#### INFORMATION PROVIDED
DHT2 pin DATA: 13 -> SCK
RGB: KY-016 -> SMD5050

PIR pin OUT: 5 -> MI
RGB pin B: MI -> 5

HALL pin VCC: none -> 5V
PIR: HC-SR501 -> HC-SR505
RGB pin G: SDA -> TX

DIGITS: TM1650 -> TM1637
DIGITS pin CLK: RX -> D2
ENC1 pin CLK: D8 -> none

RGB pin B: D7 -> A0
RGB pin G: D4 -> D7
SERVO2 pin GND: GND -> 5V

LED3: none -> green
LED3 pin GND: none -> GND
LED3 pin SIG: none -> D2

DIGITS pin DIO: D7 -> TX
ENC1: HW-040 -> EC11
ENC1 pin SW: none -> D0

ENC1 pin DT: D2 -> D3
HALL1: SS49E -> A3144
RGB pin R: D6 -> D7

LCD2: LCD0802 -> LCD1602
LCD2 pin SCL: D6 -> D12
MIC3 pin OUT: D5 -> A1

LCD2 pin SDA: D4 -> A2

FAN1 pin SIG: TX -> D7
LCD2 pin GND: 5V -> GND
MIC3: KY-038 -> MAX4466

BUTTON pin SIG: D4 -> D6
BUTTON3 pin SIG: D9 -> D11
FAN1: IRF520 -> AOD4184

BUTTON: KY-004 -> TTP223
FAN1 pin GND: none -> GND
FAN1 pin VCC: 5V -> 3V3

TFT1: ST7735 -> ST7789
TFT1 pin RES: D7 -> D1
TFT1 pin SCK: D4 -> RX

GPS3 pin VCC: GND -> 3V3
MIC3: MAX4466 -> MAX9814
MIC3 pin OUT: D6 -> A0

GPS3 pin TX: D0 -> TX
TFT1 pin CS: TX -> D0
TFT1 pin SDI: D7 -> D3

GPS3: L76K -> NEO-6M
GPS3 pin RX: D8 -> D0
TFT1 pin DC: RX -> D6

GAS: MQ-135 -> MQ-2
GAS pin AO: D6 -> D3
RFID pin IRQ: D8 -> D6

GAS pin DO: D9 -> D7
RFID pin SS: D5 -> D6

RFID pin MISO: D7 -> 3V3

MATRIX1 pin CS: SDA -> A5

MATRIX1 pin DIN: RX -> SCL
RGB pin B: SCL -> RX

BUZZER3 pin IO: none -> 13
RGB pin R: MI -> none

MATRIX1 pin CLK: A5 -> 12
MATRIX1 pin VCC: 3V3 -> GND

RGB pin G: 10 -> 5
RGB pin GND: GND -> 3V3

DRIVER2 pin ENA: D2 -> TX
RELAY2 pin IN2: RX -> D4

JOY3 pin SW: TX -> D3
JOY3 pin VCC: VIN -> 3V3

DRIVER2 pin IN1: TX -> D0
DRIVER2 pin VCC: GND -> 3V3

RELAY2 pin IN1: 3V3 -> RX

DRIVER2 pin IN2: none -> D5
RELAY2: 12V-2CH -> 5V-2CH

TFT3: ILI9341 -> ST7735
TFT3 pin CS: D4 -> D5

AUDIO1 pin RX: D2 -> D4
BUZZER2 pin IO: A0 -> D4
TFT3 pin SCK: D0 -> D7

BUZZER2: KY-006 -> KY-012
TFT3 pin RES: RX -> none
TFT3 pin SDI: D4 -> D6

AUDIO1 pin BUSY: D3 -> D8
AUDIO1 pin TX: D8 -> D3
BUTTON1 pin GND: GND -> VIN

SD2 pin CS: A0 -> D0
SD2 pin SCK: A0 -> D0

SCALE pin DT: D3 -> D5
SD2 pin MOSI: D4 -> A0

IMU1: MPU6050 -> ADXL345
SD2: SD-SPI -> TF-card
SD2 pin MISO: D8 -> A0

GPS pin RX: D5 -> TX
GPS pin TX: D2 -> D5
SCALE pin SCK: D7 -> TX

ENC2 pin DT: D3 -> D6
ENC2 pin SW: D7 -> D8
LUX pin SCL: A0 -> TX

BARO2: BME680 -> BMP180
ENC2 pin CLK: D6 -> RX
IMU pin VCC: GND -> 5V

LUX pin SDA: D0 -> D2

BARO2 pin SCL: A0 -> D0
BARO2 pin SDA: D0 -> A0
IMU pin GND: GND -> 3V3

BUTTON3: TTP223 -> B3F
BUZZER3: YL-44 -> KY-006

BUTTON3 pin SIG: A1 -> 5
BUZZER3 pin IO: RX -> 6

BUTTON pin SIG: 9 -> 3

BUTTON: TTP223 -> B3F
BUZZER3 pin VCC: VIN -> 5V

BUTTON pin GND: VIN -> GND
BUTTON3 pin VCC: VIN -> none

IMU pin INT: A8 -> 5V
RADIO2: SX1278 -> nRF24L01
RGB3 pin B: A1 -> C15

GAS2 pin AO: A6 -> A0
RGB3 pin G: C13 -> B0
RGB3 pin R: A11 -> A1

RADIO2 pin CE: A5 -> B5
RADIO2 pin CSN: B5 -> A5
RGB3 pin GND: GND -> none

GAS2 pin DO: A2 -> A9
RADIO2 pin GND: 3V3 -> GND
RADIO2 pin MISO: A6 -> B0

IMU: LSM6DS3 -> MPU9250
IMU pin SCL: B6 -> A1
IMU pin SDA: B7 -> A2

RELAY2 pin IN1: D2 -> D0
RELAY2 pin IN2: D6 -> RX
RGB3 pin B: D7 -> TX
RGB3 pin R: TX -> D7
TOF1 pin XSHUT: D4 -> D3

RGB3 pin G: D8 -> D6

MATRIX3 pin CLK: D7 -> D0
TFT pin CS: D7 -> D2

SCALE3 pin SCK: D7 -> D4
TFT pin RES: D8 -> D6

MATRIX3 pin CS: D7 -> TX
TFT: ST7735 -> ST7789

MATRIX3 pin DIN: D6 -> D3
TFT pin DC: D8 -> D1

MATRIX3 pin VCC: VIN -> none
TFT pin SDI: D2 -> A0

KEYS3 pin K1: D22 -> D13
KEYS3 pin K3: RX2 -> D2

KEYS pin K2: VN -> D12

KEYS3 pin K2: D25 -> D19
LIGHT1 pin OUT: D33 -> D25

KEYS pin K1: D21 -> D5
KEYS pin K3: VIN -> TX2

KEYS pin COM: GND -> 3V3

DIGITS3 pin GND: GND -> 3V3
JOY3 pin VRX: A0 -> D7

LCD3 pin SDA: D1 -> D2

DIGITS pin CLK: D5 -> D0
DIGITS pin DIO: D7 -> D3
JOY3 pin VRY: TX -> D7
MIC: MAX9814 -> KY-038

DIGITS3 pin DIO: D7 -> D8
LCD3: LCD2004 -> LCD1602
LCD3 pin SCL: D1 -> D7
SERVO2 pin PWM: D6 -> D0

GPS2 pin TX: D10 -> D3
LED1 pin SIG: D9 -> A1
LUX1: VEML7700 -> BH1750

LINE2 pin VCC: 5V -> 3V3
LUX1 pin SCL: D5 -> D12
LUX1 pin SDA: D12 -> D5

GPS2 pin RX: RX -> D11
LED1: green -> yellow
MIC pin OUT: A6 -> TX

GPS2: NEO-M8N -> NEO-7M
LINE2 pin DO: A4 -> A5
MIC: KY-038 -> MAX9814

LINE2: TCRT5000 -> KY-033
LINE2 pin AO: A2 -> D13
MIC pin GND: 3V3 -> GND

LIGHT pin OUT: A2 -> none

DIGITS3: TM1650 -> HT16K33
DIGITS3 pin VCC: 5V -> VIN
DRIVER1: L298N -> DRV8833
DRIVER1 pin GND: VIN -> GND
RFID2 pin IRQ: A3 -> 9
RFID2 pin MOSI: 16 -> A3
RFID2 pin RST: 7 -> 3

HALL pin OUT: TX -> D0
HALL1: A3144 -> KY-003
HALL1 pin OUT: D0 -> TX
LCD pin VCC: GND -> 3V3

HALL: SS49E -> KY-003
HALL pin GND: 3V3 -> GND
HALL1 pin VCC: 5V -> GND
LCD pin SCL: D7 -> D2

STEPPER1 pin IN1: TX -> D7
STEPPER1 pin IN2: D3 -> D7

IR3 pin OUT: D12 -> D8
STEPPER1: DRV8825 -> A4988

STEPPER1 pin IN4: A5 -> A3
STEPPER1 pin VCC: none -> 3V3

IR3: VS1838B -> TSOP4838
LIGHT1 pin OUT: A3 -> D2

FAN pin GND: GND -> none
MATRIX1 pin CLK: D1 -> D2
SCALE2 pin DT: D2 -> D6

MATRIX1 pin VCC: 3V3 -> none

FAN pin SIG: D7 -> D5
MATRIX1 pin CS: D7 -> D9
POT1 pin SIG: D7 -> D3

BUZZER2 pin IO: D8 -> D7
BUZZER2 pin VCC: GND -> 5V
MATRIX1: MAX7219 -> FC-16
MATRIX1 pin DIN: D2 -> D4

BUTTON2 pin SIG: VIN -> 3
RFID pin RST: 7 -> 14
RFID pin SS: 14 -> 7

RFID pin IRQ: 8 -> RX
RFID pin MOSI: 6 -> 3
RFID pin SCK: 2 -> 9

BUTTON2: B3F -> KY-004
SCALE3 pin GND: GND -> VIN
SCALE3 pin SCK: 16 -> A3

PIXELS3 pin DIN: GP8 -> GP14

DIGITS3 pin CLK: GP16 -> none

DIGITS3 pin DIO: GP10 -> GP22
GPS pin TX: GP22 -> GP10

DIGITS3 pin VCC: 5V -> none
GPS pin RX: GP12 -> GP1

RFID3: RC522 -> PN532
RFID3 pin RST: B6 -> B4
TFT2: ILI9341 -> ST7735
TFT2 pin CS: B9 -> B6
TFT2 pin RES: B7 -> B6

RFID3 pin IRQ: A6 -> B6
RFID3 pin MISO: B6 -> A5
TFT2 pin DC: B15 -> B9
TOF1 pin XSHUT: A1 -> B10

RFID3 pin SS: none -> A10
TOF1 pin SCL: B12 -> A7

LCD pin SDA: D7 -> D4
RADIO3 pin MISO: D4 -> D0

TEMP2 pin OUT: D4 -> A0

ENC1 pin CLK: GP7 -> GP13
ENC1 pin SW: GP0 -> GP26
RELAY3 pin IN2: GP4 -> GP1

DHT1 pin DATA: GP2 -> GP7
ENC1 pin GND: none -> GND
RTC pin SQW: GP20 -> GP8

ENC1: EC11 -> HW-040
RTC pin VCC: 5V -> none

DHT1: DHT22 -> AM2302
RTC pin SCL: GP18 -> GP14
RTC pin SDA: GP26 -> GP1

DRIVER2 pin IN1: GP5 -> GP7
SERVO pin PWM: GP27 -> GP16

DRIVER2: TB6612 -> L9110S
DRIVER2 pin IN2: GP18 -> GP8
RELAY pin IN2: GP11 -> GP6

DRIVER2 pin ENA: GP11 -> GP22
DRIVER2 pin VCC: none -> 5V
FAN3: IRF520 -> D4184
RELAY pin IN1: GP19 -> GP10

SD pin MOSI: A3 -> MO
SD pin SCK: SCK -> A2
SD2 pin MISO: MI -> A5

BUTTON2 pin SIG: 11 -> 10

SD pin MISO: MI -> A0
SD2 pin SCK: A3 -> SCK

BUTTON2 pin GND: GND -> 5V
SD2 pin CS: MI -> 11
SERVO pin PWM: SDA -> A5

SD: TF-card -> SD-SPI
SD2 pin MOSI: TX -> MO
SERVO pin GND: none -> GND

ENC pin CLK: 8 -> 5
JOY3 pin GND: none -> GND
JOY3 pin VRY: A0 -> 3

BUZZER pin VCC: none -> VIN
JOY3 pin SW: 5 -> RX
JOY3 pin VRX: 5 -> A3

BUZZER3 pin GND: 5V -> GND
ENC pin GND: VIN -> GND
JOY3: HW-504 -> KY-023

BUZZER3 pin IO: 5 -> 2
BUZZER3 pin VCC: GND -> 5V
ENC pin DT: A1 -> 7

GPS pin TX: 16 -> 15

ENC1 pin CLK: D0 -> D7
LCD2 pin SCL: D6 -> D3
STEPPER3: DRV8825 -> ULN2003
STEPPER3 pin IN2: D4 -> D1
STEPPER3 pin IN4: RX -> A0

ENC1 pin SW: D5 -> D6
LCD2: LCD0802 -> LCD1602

#### WORK TO BE COMPLETED
Your task is to quote, without any alteration, the lines running from the top of the records to the line that holds "TFT1 pin CS: TX -> D0", both included.

#### ANSWER
DHT2 pin DATA: 13 -> SCK
RGB: KY-016 -> SMD5050

PIR pin OUT: 5 -> MI
RGB pin B: MI -> 5

HALL pin VCC: none -> 5V
PIR: HC-SR501 -> HC-SR505
RGB pin G: SDA -> TX

DIGITS: TM1650 -> TM1637
DIGITS pin CLK: RX -> D2
ENC1 pin CLK: D8 -> none

RGB pin B: D7 -> A0
RGB pin G: D4 -> D7
SERVO2 pin GND: GND -> 5V

LED3: none -> green
LED3 pin GND: none -> GND
LED3 pin SIG: none -> D2

DIGITS pin DIO: D7 -> TX
ENC1: HW-040 -> EC11
ENC1 pin SW: none -> D0

ENC1 pin DT: D2 -> D3
HALL1: SS49E -> A3144
RGB pin R: D6 -> D7

LCD2: LCD0802 -> LCD1602
LCD2 pin SCL: D6 -> D12
MIC3 pin OUT: D5 -> A1

LCD2 pin SDA: D4 -> A2

FAN1 pin SIG: TX -> D7
LCD2 pin GND: 5V -> GND
MIC3: KY-038 -> MAX4466

BUTTON pin SIG: D4 -> D6
BUTTON3 pin SIG: D9 -> D11
FAN1: IRF520 -> AOD4184

BUTTON: KY-004 -> TTP223
FAN1 pin GND: none -> GND
FAN1 pin VCC: 5V -> 3V3

TFT1: ST7735 -> ST7789
TFT1 pin RES: D7 -> D1
TFT1 pin SCK: D4 -> RX

GPS3 pin VCC: GND -> 3V3
MIC3: MAX4466 -> MAX9814
MIC3 pin OUT: D6 -> A0

GPS3 pin TX: D0 -> TX
TFT1 pin CS: TX -> D0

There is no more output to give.